**What the exercise asks**
Check each line of the records below for the word "ellipse" and copy those where it appears.

**Given entries**
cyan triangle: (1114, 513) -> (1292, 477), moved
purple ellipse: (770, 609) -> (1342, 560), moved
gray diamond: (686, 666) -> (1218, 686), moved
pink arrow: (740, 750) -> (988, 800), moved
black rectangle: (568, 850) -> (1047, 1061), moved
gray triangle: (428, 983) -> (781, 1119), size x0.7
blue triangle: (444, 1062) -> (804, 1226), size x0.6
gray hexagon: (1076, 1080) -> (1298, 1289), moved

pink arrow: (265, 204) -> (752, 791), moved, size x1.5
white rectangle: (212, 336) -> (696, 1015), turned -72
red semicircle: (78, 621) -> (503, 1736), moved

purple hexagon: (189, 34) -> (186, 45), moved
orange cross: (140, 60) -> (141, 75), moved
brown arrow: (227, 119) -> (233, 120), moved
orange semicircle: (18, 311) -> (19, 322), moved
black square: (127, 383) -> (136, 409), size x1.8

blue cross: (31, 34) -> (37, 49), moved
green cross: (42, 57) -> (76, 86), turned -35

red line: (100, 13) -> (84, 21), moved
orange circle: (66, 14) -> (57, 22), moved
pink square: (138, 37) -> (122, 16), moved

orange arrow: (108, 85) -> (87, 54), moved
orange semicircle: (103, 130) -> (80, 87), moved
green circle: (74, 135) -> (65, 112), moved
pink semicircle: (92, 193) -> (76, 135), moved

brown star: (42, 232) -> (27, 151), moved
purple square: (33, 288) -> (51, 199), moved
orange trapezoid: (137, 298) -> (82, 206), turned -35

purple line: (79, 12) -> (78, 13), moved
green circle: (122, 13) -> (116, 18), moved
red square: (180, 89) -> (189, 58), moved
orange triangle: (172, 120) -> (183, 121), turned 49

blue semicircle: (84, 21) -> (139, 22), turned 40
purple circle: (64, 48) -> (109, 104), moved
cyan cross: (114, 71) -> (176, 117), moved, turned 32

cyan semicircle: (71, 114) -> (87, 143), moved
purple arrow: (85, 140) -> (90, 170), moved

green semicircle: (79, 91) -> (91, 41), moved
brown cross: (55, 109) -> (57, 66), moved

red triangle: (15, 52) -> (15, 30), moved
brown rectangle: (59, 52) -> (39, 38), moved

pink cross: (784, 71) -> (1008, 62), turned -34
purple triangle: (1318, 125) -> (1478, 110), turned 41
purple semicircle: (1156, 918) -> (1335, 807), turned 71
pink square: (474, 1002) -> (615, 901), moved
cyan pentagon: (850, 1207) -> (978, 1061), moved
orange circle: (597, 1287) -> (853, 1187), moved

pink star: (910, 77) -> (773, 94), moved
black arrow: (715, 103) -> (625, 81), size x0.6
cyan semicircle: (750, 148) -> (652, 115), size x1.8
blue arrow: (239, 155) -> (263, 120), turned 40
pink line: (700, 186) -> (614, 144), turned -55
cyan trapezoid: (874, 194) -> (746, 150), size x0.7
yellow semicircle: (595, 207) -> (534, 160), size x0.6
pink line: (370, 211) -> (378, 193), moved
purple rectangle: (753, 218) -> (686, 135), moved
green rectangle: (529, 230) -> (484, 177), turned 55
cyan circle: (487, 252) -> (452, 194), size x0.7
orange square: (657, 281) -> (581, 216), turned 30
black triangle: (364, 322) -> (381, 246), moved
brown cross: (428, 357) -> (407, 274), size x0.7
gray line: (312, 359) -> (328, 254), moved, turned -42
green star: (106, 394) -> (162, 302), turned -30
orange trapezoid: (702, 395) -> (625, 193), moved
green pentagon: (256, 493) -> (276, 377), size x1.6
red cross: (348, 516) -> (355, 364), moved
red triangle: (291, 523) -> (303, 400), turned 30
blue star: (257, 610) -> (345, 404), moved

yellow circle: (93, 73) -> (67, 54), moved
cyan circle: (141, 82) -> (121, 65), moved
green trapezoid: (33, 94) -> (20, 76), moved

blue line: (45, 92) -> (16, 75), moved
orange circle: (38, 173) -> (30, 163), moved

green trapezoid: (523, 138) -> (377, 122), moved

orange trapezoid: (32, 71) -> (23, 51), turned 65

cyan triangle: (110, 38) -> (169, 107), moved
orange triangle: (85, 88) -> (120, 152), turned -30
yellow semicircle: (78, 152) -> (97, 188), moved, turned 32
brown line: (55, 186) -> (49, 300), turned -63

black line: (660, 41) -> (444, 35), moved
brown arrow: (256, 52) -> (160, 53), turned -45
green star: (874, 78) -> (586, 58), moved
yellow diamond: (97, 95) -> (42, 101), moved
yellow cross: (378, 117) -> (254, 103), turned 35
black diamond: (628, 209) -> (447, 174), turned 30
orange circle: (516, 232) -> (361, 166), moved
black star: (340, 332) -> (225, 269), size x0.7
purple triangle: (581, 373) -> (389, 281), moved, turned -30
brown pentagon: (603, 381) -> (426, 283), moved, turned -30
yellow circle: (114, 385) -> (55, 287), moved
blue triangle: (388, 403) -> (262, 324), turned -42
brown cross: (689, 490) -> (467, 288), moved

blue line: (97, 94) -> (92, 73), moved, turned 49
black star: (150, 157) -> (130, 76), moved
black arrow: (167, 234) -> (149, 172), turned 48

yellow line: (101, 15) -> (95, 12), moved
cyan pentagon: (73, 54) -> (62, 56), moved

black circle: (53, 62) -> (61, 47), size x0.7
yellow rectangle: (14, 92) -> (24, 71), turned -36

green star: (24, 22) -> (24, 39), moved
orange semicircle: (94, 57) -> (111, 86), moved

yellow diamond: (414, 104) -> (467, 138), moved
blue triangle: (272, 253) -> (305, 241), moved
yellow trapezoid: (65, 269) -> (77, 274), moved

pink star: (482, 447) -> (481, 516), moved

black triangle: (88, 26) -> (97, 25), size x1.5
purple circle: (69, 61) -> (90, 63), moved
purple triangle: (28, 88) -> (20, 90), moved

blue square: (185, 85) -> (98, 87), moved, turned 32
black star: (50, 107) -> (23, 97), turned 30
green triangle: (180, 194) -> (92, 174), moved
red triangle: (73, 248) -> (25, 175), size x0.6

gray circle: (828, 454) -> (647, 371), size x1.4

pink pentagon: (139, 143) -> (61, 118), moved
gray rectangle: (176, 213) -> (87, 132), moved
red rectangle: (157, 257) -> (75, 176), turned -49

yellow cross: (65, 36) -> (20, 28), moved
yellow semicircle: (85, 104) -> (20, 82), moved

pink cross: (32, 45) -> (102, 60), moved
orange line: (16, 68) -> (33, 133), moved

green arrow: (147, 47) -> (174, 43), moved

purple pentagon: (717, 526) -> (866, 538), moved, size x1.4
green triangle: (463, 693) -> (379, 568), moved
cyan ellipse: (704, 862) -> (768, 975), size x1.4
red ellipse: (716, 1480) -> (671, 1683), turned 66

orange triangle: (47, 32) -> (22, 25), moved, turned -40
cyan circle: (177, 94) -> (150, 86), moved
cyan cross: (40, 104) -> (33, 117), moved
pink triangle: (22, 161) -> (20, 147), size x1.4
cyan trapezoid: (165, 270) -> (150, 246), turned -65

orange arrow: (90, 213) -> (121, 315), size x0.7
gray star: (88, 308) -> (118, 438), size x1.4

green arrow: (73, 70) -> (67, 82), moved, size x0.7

**Response area**
purple ellipse: (770, 609) -> (1342, 560), moved
cyan ellipse: (704, 862) -> (768, 975), size x1.4
red ellipse: (716, 1480) -> (671, 1683), turned 66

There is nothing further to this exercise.